--- DATA FOR PROCESSING ---
+++

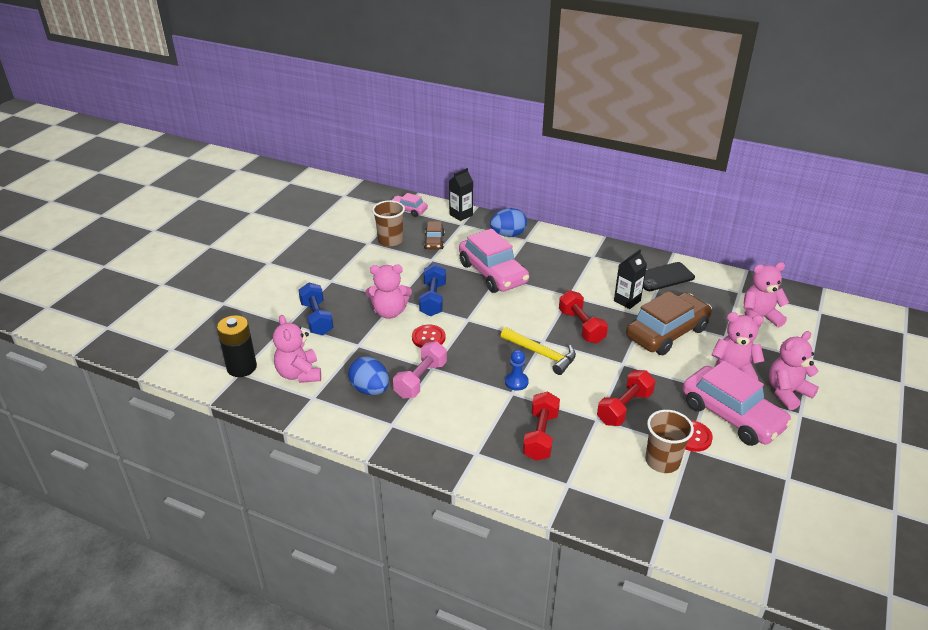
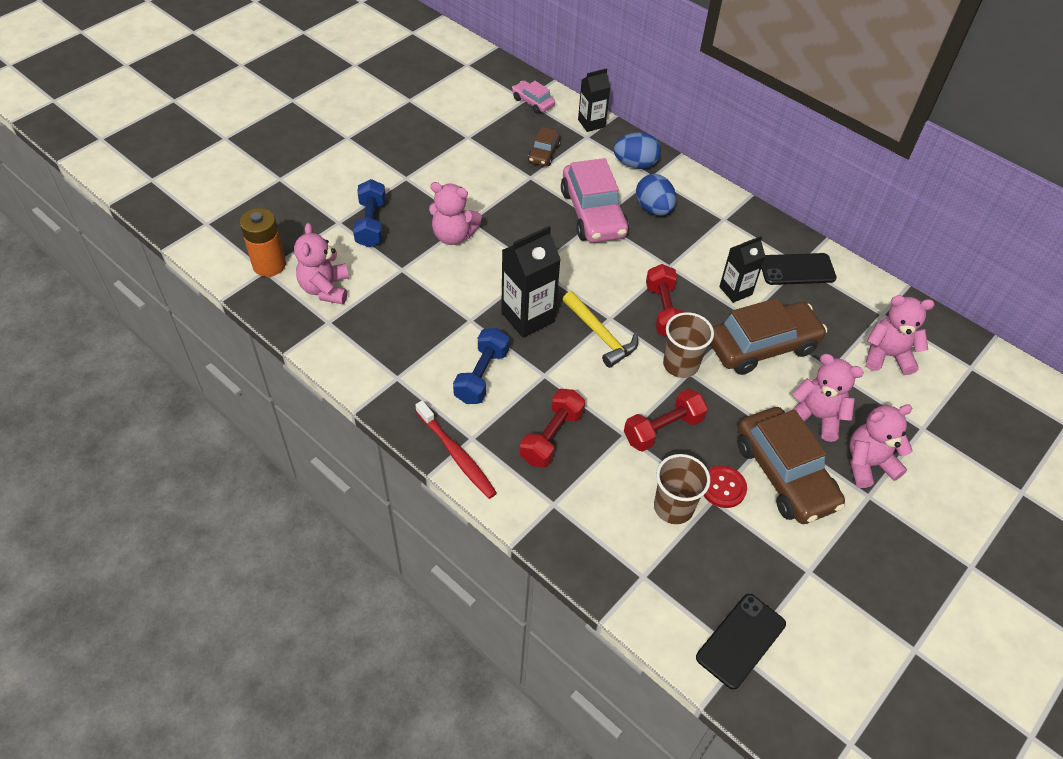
camera: 15 degrees right, 15 degrees up
(241, 367) = (269, 265): black battery -> orange battery
(370, 389) = (392, 329): blue egg -> blue egg (653, 209)
(390, 240) = (494, 140): brown cup -> brown cup (680, 364)
(420, 380) = (451, 331): pink dumbbell -> none
(428, 338) = (482, 280): red button -> none
(433, 299) = (509, 231): blue dumbbell -> blue dumbbell (481, 375)
(470, 469) = (456, 455): none -> red toothbrush
(478, 355) = (528, 317): none -> black carton
(516, 382) = (555, 363): blue pawn -> none
(732, 415) = (784, 474): pink car -> brown car
(766, 544) = (741, 640): none -> black phone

+++

--- WORK REQUIRED ---
In the listing, find every line with the word "brown" and return it.

--- RESULT OF THE TASK ---
(390, 240) = (494, 140): brown cup -> brown cup (680, 364)
(732, 415) = (784, 474): pink car -> brown car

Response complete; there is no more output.